ENTRIES SHOWN:
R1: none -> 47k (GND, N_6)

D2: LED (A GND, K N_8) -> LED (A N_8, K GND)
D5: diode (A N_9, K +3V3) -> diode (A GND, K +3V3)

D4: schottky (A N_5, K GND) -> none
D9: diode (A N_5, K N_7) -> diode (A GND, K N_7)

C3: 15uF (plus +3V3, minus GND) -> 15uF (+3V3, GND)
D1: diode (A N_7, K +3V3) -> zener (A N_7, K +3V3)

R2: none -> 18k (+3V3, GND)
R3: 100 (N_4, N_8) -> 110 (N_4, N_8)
==
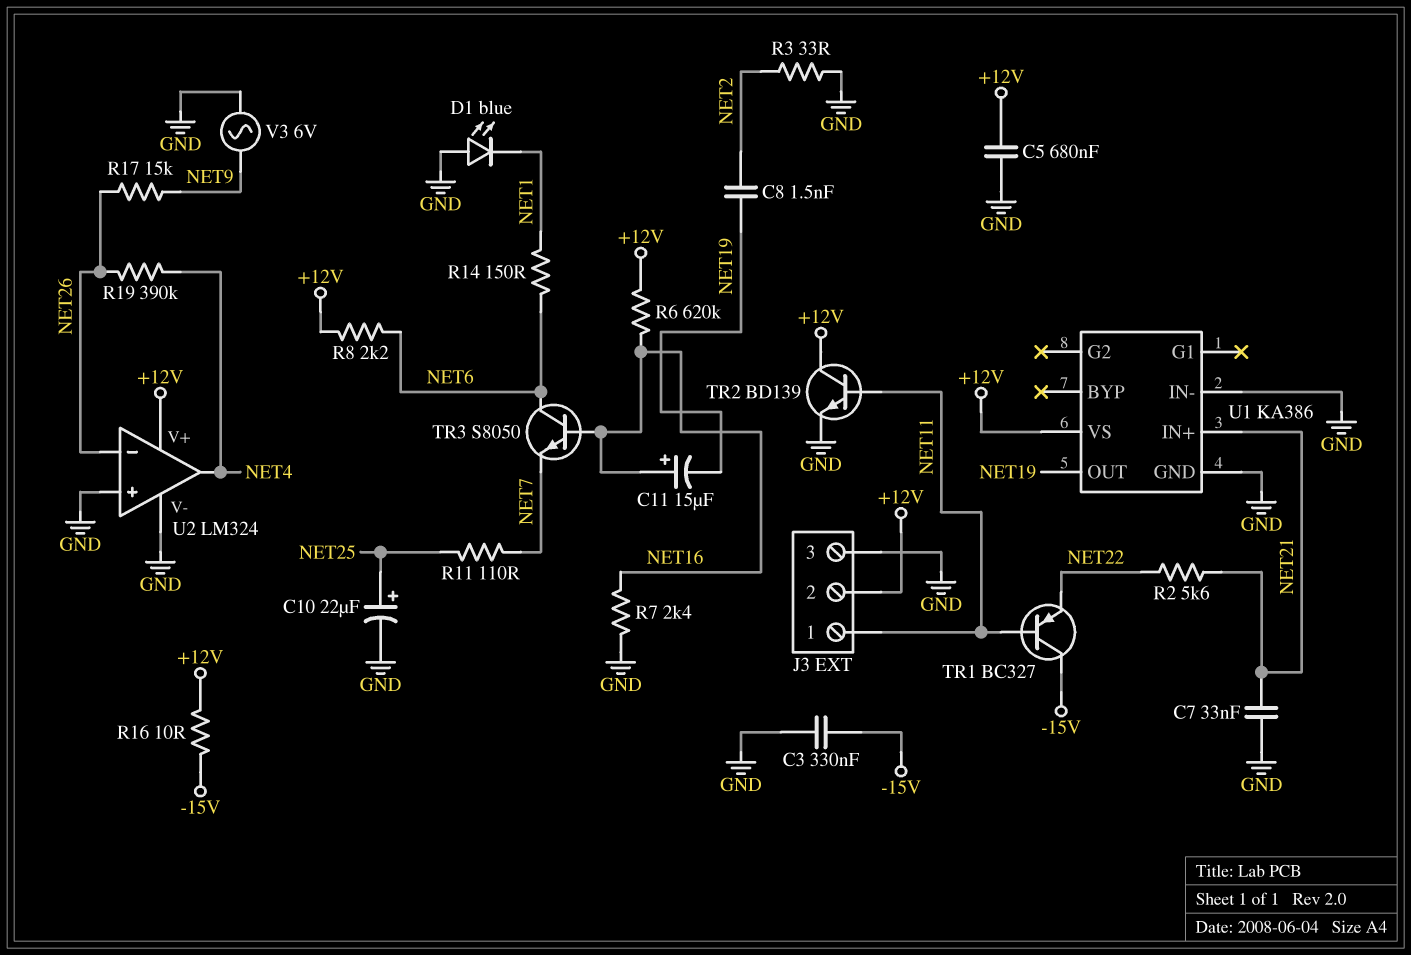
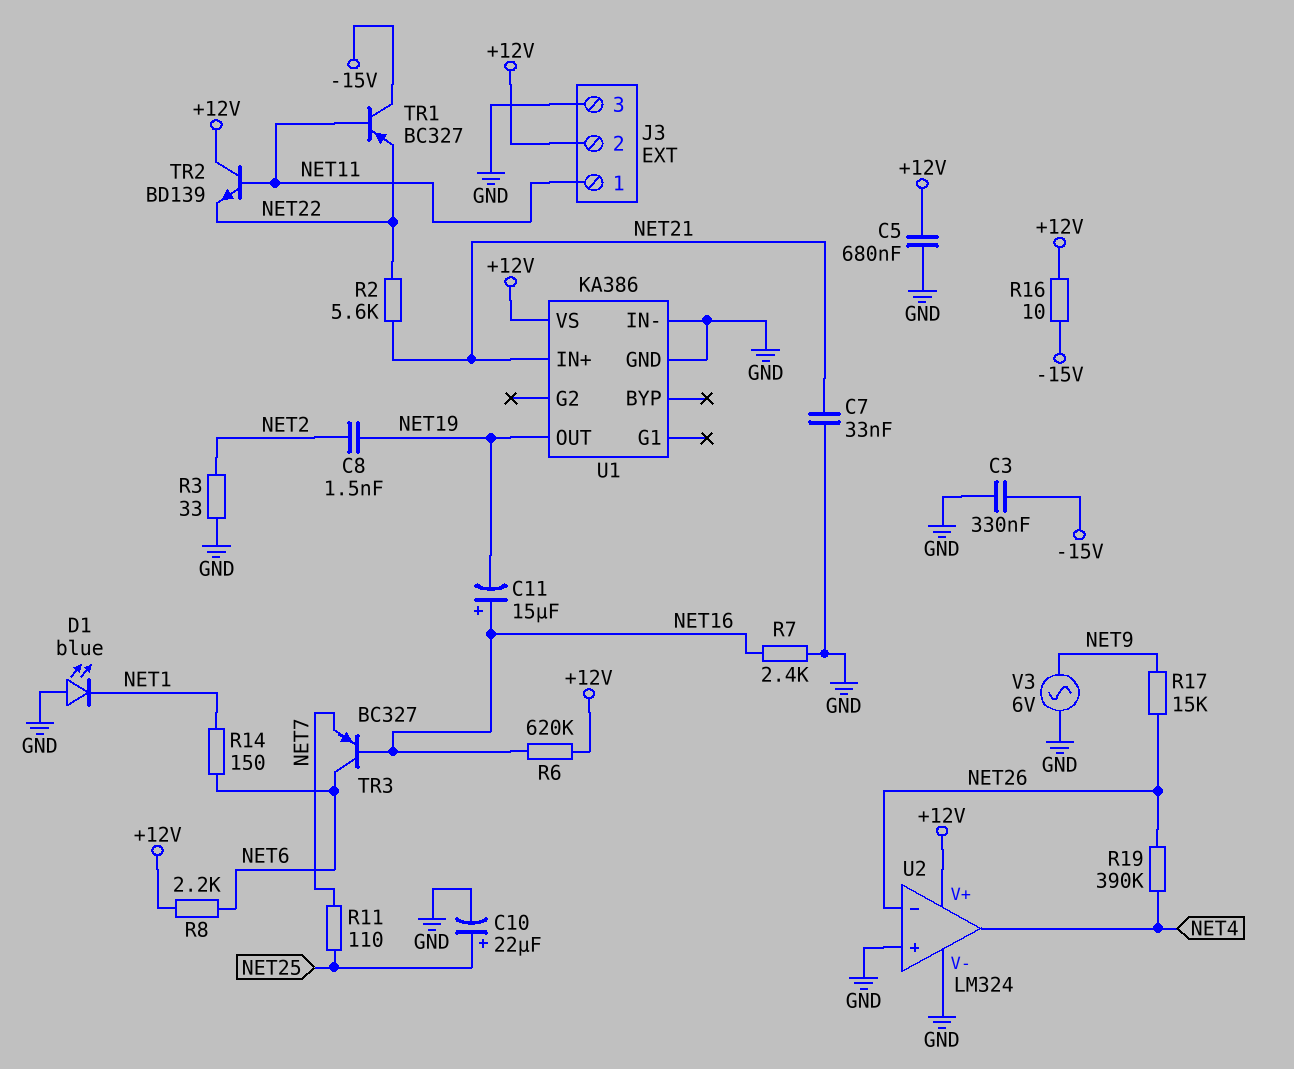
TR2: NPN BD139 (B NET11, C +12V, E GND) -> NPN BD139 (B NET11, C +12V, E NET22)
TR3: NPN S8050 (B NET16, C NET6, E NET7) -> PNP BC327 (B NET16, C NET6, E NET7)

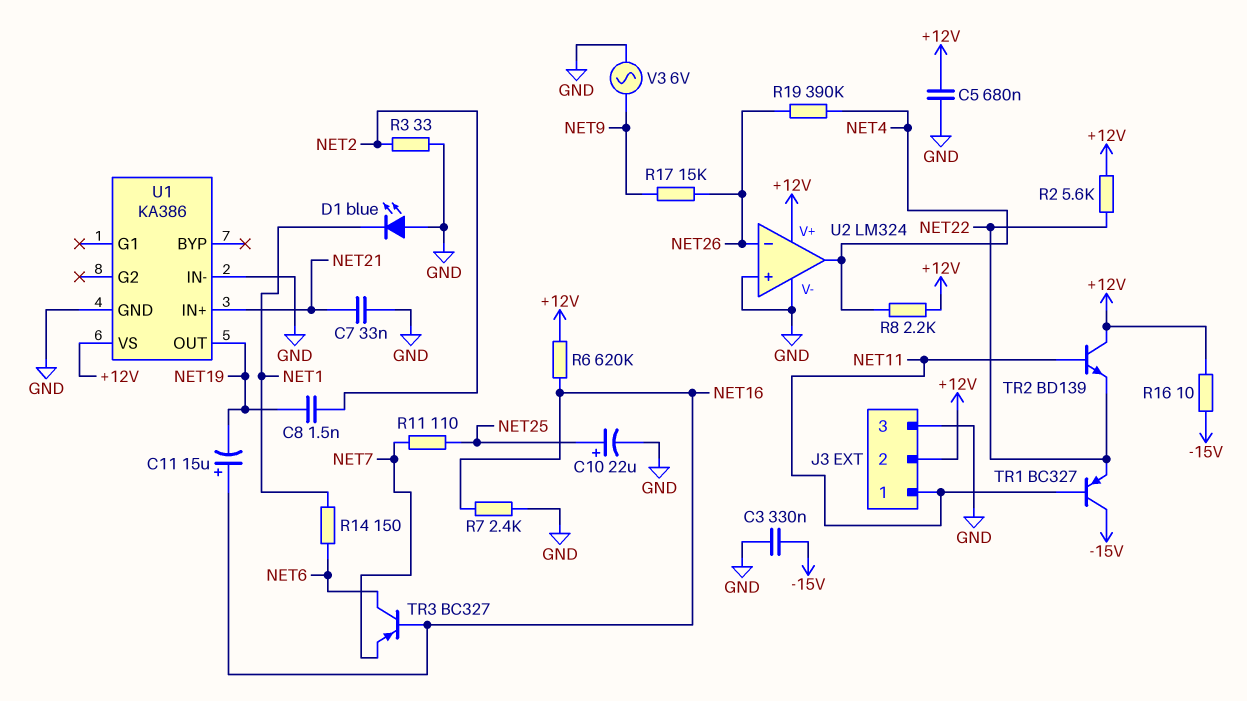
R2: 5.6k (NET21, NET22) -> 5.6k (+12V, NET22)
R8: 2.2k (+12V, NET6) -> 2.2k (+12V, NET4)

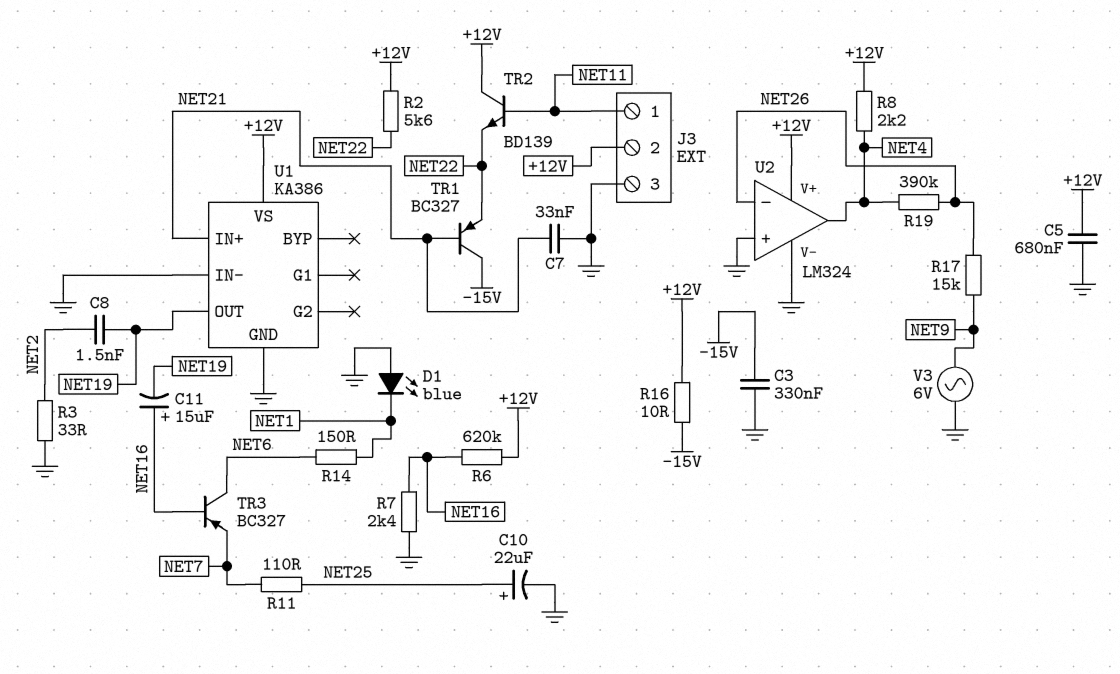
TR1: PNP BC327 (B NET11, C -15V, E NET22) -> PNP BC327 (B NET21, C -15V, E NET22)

TASK REQUIREMENTS: Among the entries above, count every line containing the string "none". Your reply must be that number alone.

TASK OUTPUT: 3